Top of RECORDS PROVIDED

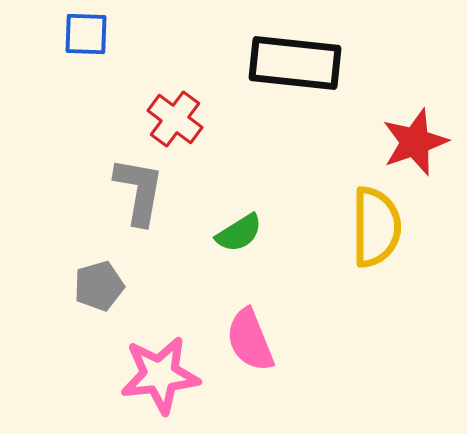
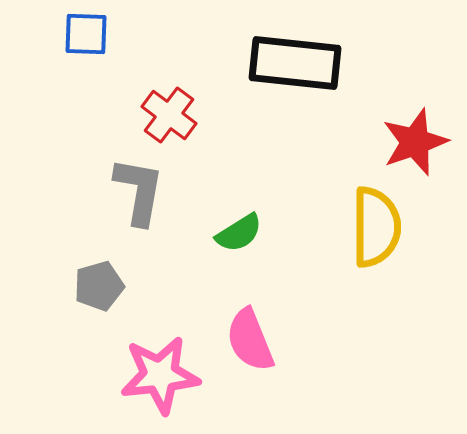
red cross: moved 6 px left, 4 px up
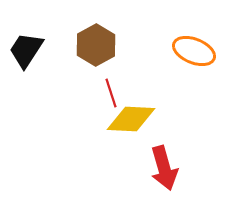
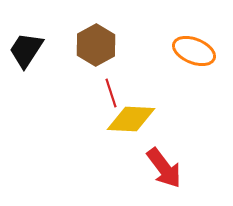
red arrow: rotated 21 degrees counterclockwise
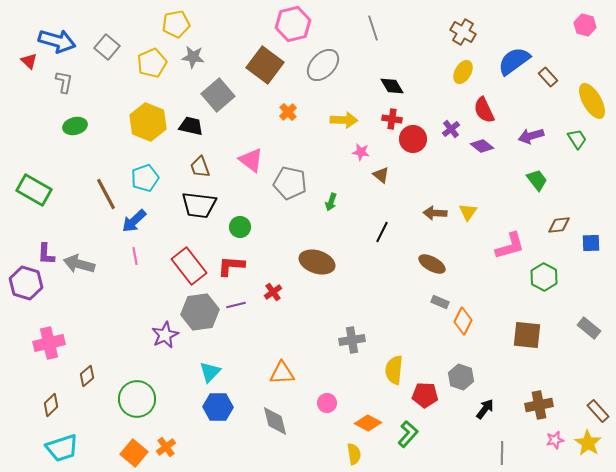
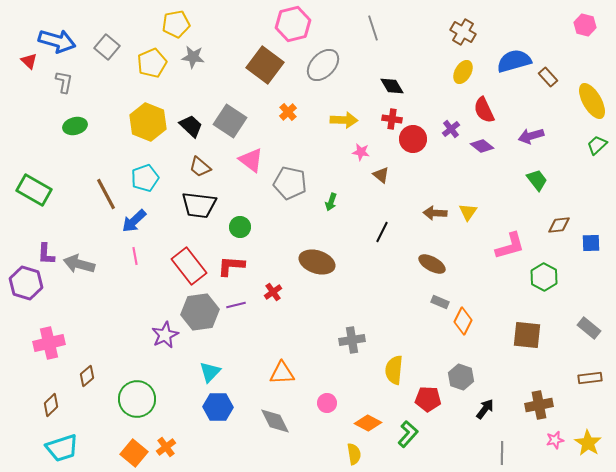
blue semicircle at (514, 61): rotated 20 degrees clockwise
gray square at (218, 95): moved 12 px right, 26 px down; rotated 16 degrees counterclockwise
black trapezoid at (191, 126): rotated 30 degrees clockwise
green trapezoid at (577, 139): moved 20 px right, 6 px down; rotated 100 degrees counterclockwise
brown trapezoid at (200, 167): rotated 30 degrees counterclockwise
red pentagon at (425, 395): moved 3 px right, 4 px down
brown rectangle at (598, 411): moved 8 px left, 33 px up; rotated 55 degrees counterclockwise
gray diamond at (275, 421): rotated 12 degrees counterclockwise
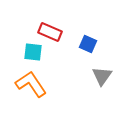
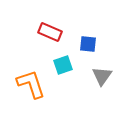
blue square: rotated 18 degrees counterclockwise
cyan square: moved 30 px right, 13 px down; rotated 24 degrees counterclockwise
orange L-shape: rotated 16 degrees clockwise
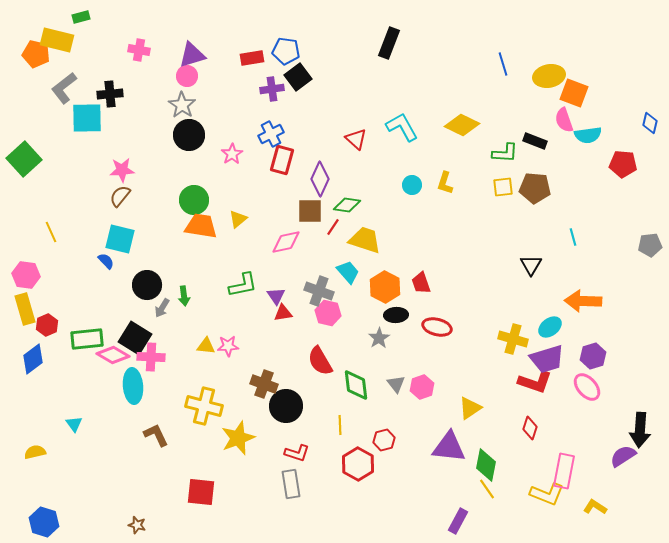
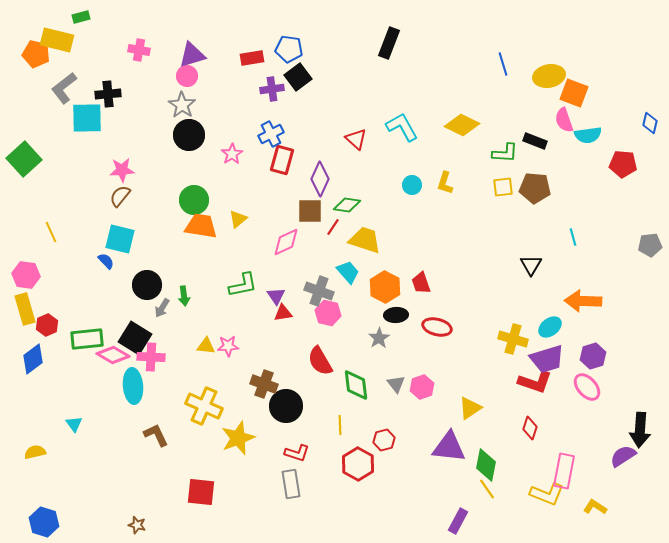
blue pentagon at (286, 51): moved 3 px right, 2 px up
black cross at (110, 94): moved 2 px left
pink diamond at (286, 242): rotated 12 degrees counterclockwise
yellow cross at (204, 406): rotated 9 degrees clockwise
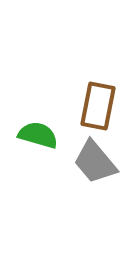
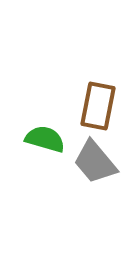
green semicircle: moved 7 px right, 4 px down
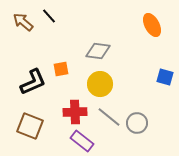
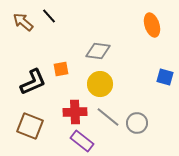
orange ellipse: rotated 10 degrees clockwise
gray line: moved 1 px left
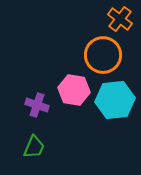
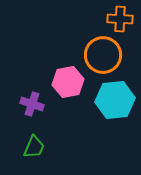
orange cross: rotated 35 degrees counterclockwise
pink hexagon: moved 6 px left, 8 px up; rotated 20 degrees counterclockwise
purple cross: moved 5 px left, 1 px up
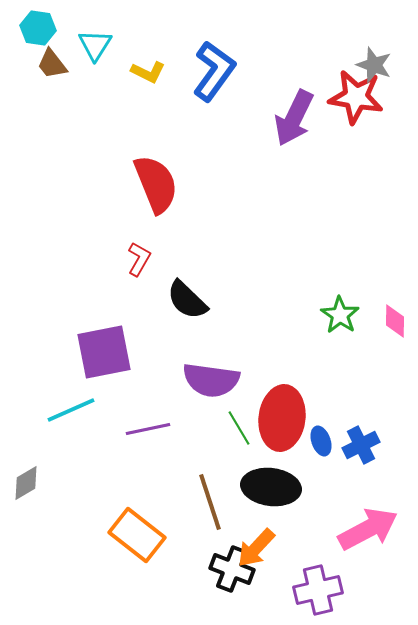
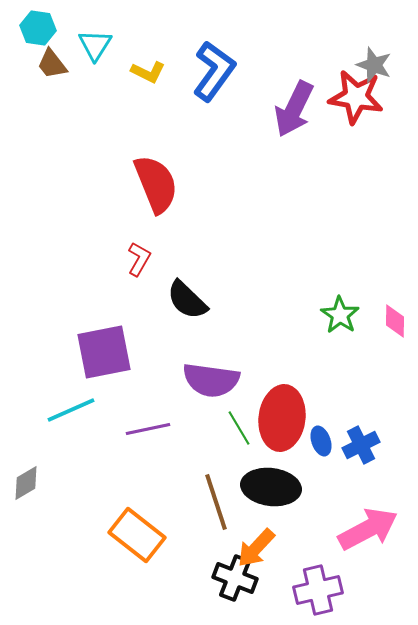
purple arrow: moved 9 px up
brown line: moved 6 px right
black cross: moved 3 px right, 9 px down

Bottom of RECORDS PROVIDED

**WORK TO BE COMPLETED**:
Only lines holding the word "left" are wanted here; copy each from the listing.

**RESULT OF THIS TASK**:
red cross: moved 6 px left, 4 px up
brown rectangle at (598, 411): moved 8 px left, 33 px up; rotated 55 degrees counterclockwise
black cross at (110, 94): moved 2 px left
gray line: moved 1 px left
pink hexagon: moved 6 px left, 8 px up; rotated 20 degrees counterclockwise
purple cross: moved 5 px left, 1 px up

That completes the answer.